Task requirements – Render the material below as a Markdown table with the columns Row and Line. Start at the line containing "seats [467, 63]" and end with the line containing "This screenshot has height=2178, width=1683.", that line included, numbering each line and leaving out any blank ones.

Extracted data entries –
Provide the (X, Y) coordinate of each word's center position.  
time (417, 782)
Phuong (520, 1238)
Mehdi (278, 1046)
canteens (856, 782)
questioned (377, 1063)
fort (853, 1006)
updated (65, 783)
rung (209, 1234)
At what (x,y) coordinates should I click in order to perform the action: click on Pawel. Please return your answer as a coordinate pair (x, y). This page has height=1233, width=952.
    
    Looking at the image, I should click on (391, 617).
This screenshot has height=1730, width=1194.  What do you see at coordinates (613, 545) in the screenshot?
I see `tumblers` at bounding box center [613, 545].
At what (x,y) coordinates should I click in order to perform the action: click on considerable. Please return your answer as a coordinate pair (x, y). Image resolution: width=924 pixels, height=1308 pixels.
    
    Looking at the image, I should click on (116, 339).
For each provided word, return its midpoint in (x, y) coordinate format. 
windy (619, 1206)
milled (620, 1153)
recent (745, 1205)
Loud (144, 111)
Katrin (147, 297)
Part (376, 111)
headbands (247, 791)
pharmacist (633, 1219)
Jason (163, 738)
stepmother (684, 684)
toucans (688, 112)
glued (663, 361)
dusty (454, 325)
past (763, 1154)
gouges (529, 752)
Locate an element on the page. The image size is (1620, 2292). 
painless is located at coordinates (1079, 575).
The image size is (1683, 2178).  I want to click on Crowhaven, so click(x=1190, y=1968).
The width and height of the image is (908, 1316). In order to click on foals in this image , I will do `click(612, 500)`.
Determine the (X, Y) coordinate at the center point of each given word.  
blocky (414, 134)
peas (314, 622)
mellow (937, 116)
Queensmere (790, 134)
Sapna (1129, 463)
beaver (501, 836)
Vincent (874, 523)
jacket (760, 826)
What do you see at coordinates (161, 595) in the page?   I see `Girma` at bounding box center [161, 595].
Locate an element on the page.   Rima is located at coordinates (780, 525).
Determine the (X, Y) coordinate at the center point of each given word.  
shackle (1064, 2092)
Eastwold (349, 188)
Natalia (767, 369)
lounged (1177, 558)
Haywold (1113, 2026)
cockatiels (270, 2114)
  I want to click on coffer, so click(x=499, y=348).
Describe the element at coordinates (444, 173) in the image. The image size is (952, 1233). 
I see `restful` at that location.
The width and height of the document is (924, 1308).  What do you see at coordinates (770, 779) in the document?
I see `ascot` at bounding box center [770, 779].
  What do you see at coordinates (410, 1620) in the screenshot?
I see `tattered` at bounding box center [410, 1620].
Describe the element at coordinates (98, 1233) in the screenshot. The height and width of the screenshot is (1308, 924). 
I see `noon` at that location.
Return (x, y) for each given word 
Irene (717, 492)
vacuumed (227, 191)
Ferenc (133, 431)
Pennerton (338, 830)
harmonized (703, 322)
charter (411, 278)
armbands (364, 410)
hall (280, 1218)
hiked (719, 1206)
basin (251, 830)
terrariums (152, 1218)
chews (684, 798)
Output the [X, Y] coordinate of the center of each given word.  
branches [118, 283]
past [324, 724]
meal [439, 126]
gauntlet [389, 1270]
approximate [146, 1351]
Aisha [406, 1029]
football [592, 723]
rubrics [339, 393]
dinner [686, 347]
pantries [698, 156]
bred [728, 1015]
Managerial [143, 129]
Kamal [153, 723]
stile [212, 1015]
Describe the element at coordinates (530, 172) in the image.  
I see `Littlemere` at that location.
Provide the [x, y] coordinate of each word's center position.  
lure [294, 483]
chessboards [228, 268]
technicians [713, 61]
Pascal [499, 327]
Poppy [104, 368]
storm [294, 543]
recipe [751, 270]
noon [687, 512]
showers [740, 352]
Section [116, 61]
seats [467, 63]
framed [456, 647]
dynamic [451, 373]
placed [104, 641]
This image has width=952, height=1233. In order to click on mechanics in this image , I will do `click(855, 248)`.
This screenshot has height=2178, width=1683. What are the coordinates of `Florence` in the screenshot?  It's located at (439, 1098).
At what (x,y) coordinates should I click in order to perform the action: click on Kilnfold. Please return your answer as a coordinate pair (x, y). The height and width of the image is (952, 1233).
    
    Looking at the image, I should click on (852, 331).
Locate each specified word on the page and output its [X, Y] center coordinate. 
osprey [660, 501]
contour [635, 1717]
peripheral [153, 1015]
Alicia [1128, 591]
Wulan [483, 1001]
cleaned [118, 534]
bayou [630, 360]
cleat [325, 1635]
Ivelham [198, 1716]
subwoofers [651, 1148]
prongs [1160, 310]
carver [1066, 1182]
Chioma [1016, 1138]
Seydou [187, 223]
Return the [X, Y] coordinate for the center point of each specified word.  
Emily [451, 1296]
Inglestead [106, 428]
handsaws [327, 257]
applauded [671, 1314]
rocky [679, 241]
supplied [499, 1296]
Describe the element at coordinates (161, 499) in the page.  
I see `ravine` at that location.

Worked solution –
| Row | Line |
|---|---|
| 1 | seats [467, 63] |
| 2 | framed [456, 647] |
| 3 | dynamic [451, 373] |
| 4 | placed [104, 641] |
| 5 | This image has width=952, height=1233. In order to click on mechanics in this image , I will do `click(855, 248)`. |
| 6 | This screenshot has height=2178, width=1683. What are the coordinates of `Florence` in the screenshot?  It's located at (439, 1098). |